Directions for this task: Reproduce every line in the material below that holds "cutting".

(The input begins)

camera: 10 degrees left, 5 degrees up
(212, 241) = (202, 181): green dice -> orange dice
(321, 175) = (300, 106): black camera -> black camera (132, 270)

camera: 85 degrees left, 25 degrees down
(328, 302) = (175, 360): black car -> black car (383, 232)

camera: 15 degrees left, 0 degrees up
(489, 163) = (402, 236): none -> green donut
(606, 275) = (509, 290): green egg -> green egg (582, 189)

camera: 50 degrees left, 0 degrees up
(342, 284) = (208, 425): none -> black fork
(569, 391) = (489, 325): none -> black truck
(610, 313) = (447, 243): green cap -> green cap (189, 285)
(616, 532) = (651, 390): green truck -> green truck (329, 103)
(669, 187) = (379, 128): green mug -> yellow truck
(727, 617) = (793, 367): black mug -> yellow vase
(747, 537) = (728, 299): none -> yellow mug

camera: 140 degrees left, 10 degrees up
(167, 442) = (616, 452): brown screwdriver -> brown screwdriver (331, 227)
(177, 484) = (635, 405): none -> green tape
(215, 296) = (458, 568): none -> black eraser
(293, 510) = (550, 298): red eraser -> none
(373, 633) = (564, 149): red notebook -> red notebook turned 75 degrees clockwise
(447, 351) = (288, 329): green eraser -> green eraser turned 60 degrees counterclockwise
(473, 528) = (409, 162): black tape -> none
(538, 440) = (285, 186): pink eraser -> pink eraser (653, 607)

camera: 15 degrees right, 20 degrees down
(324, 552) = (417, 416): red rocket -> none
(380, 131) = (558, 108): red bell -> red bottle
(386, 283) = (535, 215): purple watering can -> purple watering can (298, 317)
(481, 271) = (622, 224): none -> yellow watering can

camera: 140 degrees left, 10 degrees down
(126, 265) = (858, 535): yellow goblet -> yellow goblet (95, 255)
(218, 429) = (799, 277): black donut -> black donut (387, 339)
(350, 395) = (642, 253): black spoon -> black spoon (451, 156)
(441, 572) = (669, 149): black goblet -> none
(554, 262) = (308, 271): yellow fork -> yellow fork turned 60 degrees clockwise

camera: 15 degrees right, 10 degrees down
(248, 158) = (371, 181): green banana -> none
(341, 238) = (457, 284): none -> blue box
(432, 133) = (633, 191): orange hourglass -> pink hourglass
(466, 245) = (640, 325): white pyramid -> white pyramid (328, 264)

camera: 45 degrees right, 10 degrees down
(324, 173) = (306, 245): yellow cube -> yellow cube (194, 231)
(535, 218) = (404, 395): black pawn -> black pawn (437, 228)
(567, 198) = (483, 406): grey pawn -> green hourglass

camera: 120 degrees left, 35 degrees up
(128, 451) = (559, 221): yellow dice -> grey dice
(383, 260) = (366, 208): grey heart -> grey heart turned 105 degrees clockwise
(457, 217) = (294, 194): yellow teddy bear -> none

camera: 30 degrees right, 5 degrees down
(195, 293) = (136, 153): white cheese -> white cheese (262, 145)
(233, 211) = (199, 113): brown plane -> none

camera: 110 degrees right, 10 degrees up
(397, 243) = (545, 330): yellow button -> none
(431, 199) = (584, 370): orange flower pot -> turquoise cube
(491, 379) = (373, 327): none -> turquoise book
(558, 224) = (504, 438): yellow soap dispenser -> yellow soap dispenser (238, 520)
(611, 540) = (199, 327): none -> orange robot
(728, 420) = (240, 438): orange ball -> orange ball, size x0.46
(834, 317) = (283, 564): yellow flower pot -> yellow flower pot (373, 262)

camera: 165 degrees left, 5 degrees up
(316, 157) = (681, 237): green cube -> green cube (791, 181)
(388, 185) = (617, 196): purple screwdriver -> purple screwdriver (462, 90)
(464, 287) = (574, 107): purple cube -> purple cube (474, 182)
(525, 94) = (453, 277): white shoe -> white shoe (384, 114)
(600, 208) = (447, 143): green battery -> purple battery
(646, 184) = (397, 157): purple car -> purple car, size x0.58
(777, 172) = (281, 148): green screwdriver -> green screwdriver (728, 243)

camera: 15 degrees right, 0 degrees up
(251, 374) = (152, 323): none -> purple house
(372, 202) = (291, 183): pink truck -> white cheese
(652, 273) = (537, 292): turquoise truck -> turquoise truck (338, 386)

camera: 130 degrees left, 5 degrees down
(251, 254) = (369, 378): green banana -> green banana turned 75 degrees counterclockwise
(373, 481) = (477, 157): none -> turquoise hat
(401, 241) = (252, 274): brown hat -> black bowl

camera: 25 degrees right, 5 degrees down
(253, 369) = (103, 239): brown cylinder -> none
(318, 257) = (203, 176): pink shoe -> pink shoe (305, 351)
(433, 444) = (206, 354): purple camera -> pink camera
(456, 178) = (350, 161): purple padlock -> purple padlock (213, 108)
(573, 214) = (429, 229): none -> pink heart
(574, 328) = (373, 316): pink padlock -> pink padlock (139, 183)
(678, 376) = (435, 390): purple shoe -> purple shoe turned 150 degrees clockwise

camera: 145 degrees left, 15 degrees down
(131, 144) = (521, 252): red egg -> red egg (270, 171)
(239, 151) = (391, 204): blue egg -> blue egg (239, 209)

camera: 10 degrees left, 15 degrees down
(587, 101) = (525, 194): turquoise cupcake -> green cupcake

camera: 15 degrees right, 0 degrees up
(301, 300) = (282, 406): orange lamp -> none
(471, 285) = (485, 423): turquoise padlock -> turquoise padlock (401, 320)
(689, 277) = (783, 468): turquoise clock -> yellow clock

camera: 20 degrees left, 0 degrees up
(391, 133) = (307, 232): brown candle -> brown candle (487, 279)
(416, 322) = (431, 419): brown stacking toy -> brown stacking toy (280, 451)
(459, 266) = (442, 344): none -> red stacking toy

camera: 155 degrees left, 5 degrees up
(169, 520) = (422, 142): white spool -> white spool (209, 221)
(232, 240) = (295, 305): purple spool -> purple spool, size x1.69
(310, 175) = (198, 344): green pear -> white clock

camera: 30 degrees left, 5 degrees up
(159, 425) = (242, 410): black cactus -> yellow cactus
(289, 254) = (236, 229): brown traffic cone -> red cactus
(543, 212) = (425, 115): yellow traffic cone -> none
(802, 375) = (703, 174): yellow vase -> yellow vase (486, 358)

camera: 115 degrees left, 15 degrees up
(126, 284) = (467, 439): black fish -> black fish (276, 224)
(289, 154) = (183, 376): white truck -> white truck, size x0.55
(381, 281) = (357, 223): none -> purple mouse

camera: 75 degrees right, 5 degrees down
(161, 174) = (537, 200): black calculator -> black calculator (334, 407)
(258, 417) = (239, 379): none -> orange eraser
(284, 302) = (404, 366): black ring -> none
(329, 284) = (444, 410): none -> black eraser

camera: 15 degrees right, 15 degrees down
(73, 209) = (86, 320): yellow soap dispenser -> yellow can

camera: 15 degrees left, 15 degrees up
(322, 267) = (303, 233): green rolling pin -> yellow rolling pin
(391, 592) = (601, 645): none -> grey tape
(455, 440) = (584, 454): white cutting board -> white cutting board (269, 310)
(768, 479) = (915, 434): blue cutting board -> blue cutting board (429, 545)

(The input ends)

Finished task:
(455, 440) = (584, 454): white cutting board -> white cutting board (269, 310)
(768, 479) = (915, 434): blue cutting board -> blue cutting board (429, 545)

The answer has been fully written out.